Required action: Retyped exactly and without pictures, the lines from the one with "R4: 56k (N_8, N_9) -> 56k (N_8, VCC)" through the end of the listing must form the entire answer.

=-=-=-=-=

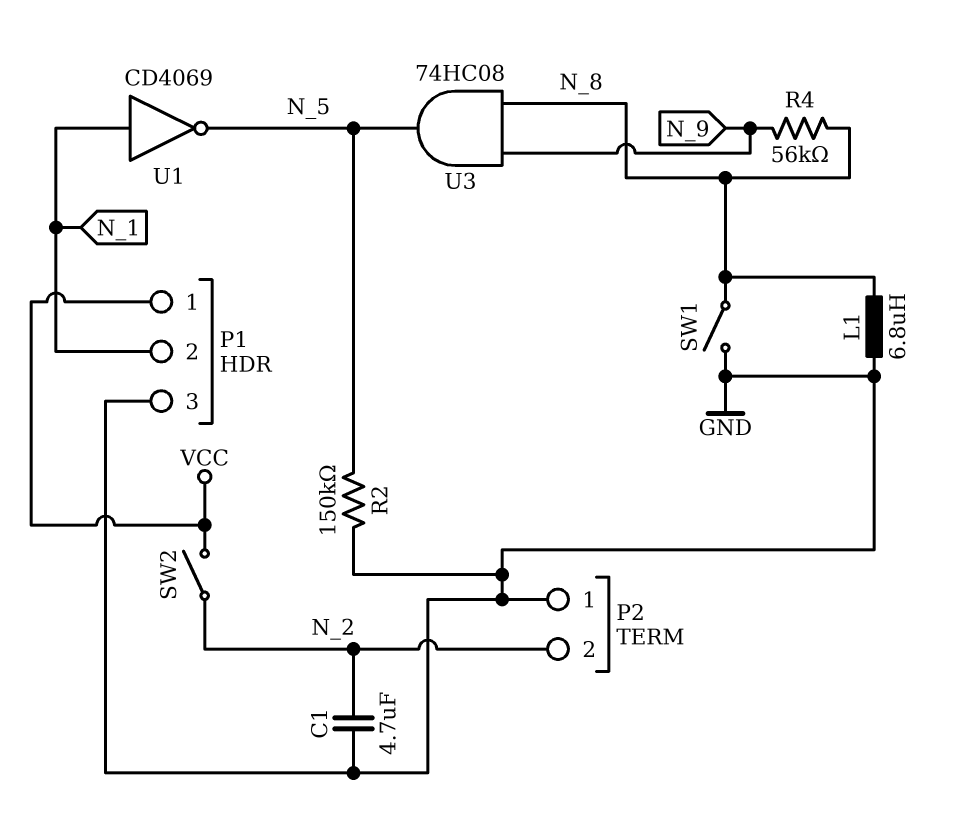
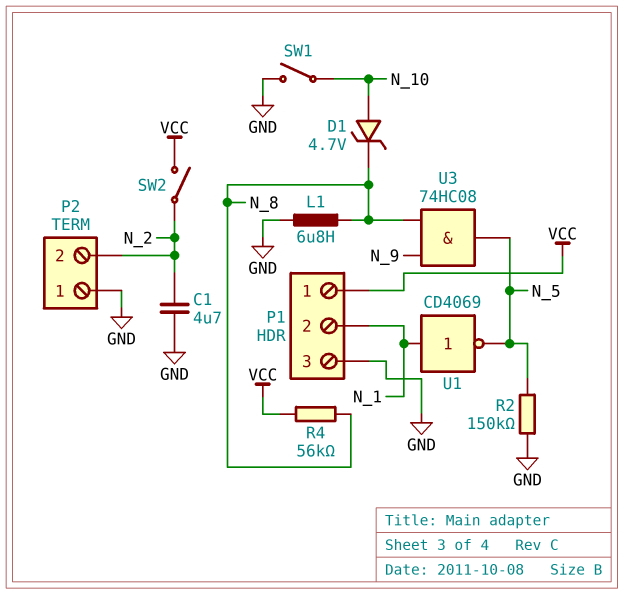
D1: none -> zener 4.7V (A N_10, K N_8)
R4: 56k (N_8, N_9) -> 56k (N_8, VCC)
SW1: switch (GND, N_8) -> switch (GND, N_10)

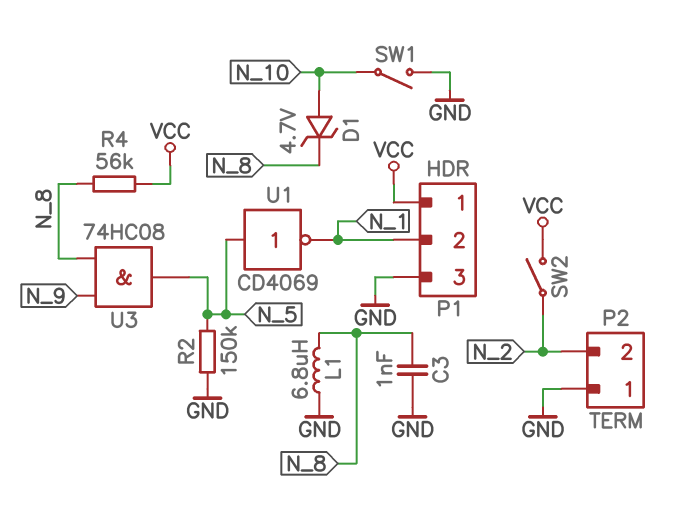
C1: 4.7uF (GND, N_2) -> none
C3: none -> 1nF (GND, N_8)
U1: NOT CD4069 (in N_1, out N_5) -> NOT CD4069 (in N_5, out N_1)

=-=-=-=-=

Solution to this exercise:
R4: 56k (N_8, N_9) -> 56k (N_8, VCC)
SW1: switch (GND, N_8) -> switch (GND, N_10)

C1: 4.7uF (GND, N_2) -> none
C3: none -> 1nF (GND, N_8)
U1: NOT CD4069 (in N_1, out N_5) -> NOT CD4069 (in N_5, out N_1)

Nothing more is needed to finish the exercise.